▶ Task requirements: Using the records below, quote only the span that opens with the line containing "C5: 100nF (AGND, VBAT) -> 100nF (AGND, VDD)" and closes with the line containing "Q5: NPN (B SIG3, C", exactly and inclusively.

▶ Input for this task:
▼

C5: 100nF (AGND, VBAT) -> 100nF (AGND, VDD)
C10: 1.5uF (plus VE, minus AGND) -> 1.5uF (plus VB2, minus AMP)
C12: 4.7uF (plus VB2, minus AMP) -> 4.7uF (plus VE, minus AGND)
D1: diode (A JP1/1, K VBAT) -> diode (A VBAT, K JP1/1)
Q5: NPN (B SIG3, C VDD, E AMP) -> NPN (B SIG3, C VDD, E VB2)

▲
▼

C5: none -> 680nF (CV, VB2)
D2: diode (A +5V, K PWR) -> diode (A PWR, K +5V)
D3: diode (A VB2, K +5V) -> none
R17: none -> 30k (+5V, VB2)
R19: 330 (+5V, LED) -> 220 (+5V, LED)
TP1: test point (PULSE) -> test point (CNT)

▲

▶ Answer to this exercise:
C5: 100nF (AGND, VBAT) -> 100nF (AGND, VDD)
C10: 1.5uF (plus VE, minus AGND) -> 1.5uF (plus VB2, minus AMP)
C12: 4.7uF (plus VB2, minus AMP) -> 4.7uF (plus VE, minus AGND)
D1: diode (A JP1/1, K VBAT) -> diode (A VBAT, K JP1/1)
Q5: NPN (B SIG3, C VDD, E AMP) -> NPN (B SIG3, C VDD, E VB2)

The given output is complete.